> Instructions for the task:
Look at each line below and count those with the word "AGND"; the answer is that number only.

> Working data:
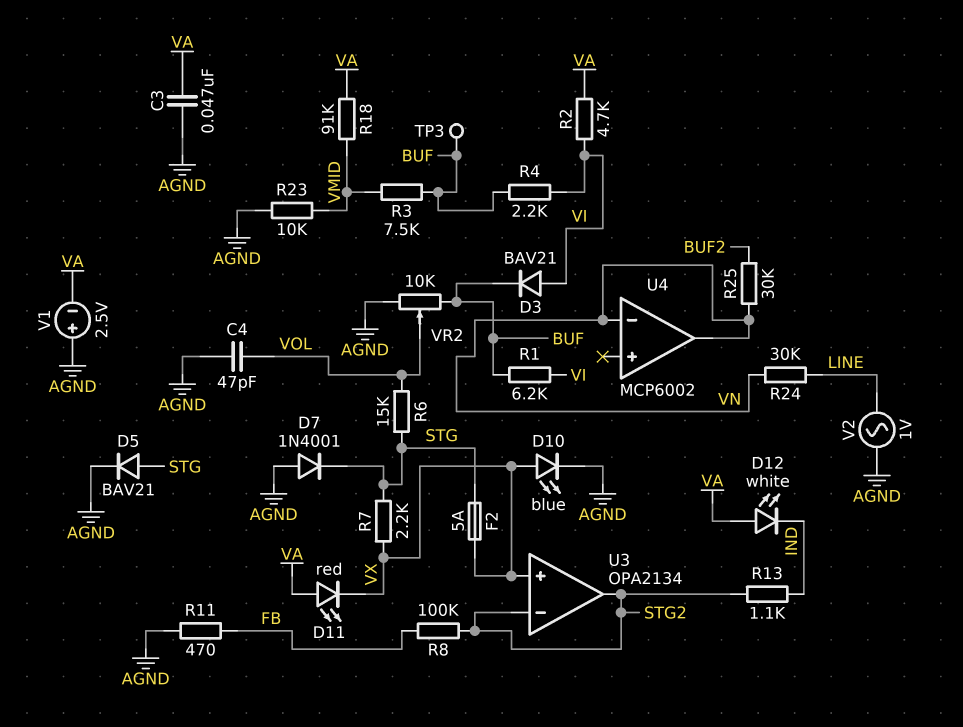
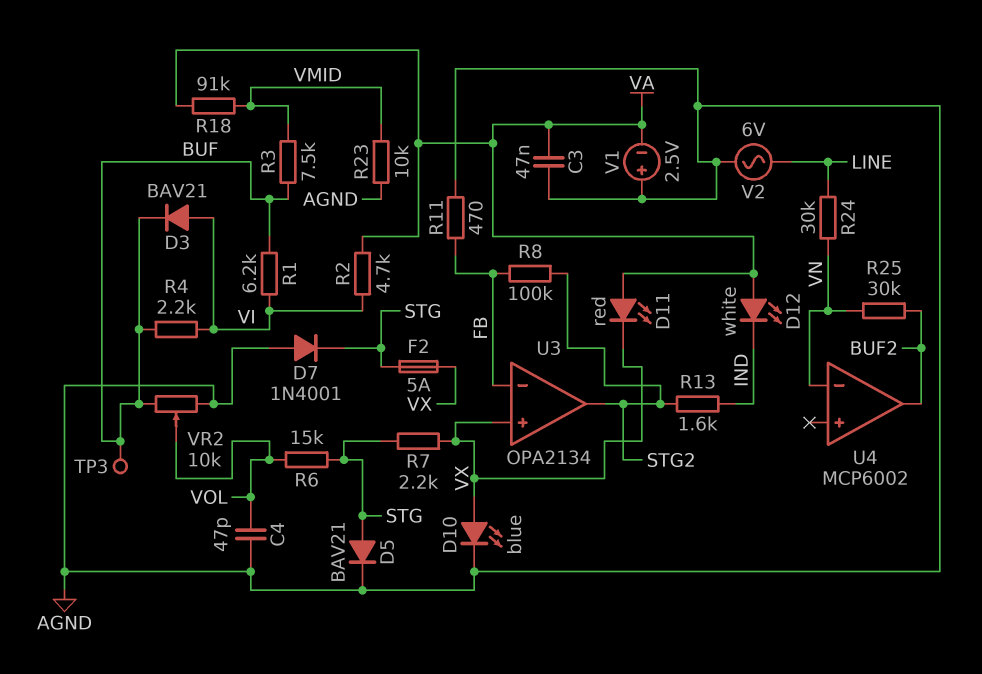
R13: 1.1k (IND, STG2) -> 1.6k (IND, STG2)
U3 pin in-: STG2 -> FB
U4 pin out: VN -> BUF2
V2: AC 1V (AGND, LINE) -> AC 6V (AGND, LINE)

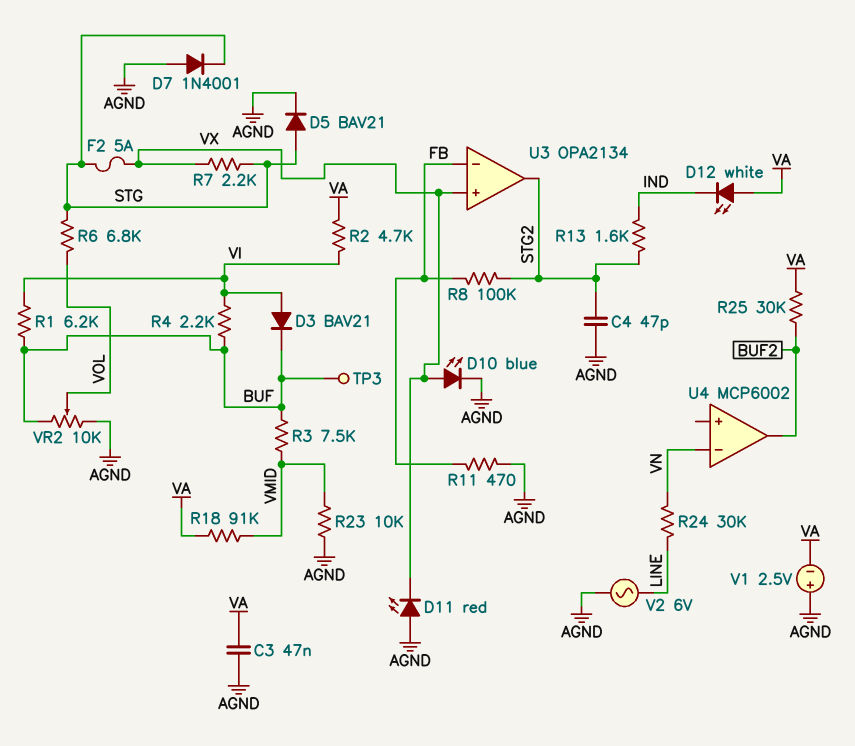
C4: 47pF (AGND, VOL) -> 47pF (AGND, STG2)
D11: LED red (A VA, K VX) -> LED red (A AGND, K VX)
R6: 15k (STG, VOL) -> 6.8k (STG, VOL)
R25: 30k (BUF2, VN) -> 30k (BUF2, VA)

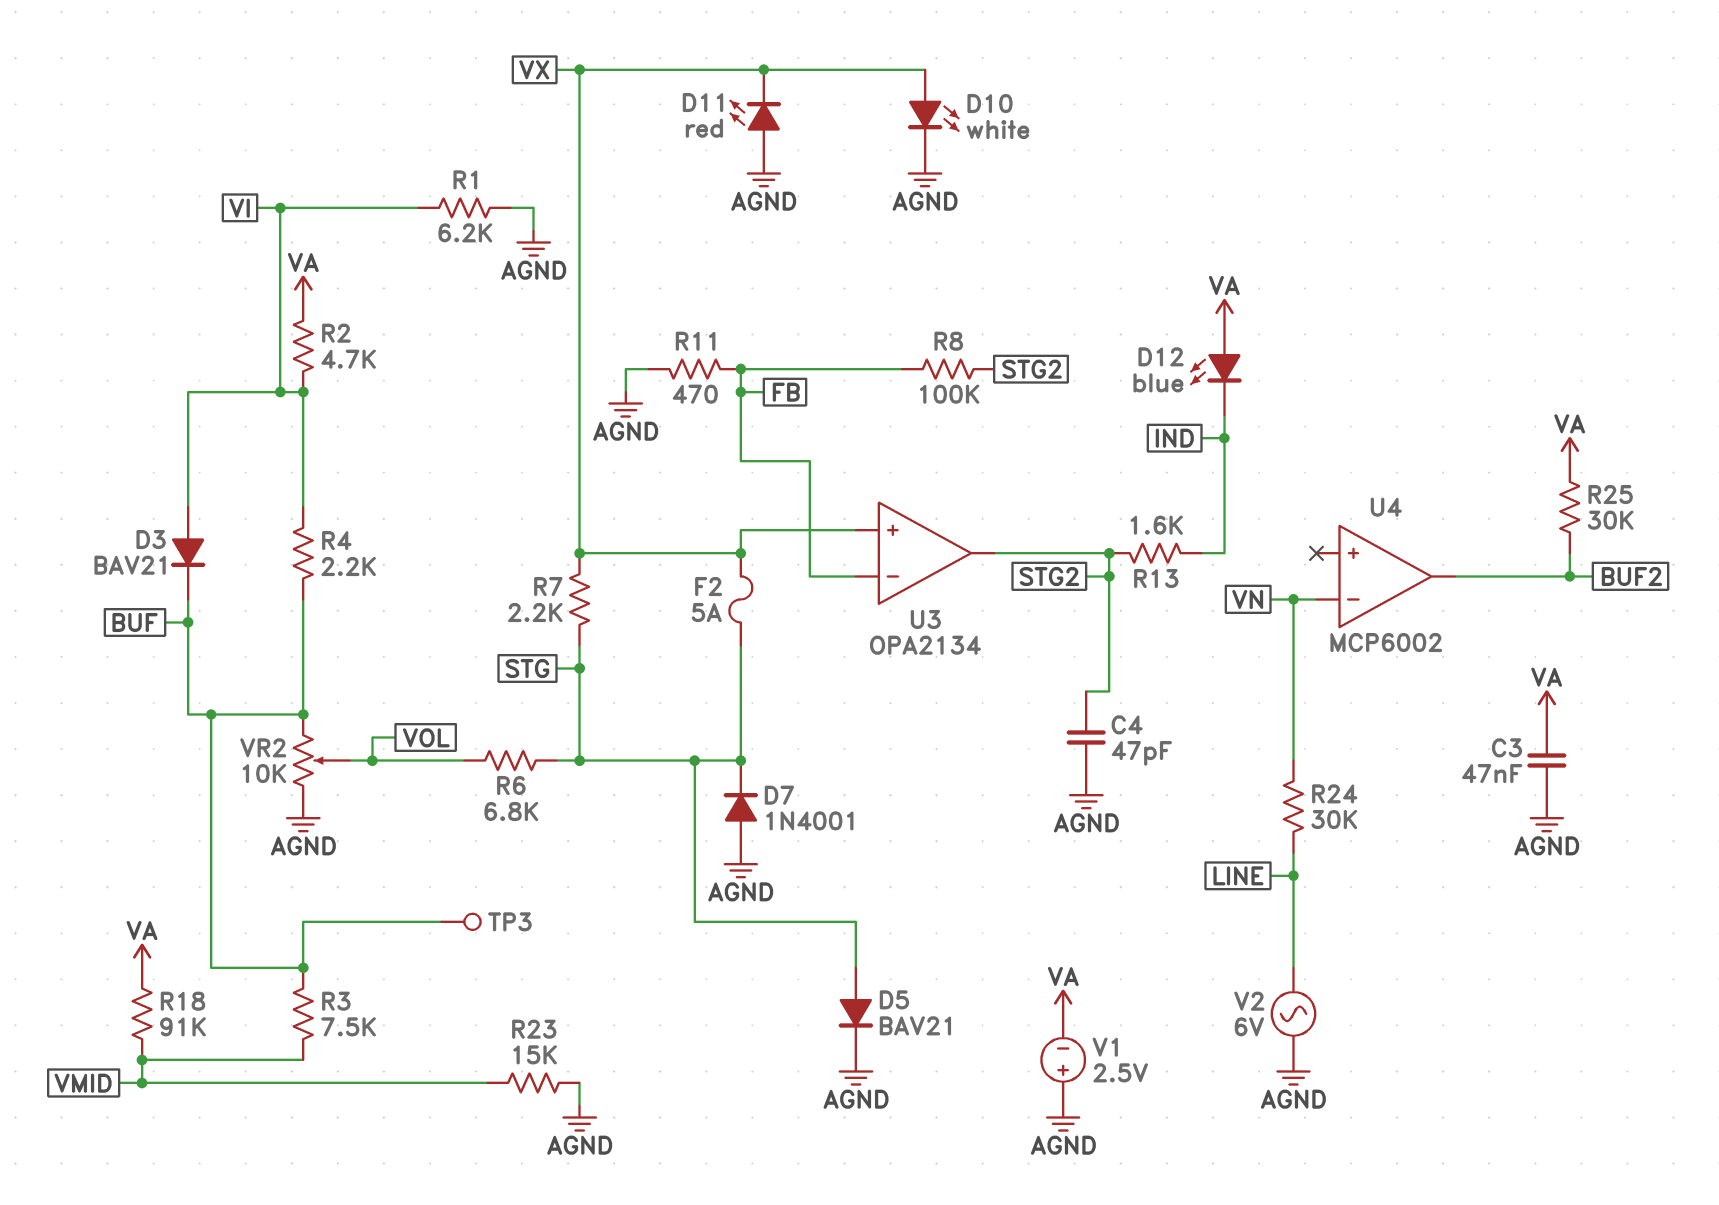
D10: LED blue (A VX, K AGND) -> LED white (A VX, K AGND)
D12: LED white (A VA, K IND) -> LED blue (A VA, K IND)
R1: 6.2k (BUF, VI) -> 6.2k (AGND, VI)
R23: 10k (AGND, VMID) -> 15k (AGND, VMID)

> Answer to the problem:
6